Stored dataset items:
══════════
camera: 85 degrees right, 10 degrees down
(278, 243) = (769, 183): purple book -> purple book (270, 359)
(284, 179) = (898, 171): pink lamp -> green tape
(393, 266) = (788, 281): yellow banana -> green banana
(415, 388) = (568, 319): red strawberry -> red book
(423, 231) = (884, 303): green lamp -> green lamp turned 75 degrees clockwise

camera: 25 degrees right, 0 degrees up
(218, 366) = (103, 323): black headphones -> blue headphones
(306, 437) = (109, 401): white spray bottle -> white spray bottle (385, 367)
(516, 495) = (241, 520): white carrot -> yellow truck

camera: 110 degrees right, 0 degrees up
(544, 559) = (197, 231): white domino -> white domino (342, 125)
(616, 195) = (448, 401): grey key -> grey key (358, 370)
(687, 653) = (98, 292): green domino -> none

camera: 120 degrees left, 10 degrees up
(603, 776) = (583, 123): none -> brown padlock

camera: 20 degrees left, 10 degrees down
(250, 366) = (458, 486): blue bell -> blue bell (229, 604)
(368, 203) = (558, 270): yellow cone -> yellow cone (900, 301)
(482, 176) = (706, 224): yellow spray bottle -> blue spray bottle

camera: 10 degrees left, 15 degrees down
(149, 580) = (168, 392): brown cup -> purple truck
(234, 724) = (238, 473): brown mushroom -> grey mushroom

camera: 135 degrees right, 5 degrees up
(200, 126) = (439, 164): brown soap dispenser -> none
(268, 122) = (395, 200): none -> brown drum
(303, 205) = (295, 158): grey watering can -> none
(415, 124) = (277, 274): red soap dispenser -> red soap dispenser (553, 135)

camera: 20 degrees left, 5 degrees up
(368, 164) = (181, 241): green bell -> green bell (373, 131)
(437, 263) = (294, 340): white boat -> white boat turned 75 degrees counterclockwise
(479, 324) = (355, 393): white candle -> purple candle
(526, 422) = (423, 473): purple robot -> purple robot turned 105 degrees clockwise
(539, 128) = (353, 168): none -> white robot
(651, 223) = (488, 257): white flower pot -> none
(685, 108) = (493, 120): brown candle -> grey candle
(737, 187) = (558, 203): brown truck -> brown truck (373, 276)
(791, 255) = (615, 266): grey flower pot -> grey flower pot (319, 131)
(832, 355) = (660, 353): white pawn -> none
══════════
== EXERCISE BRIEF ==
Pull every line containing "camera" from the entries above and copy it.

== ANSWER TO THE EXERCISE ==
camera: 85 degrees right, 10 degrees down
camera: 25 degrees right, 0 degrees up
camera: 110 degrees right, 0 degrees up
camera: 120 degrees left, 10 degrees up
camera: 20 degrees left, 10 degrees down
camera: 10 degrees left, 15 degrees down
camera: 135 degrees right, 5 degrees up
camera: 20 degrees left, 5 degrees up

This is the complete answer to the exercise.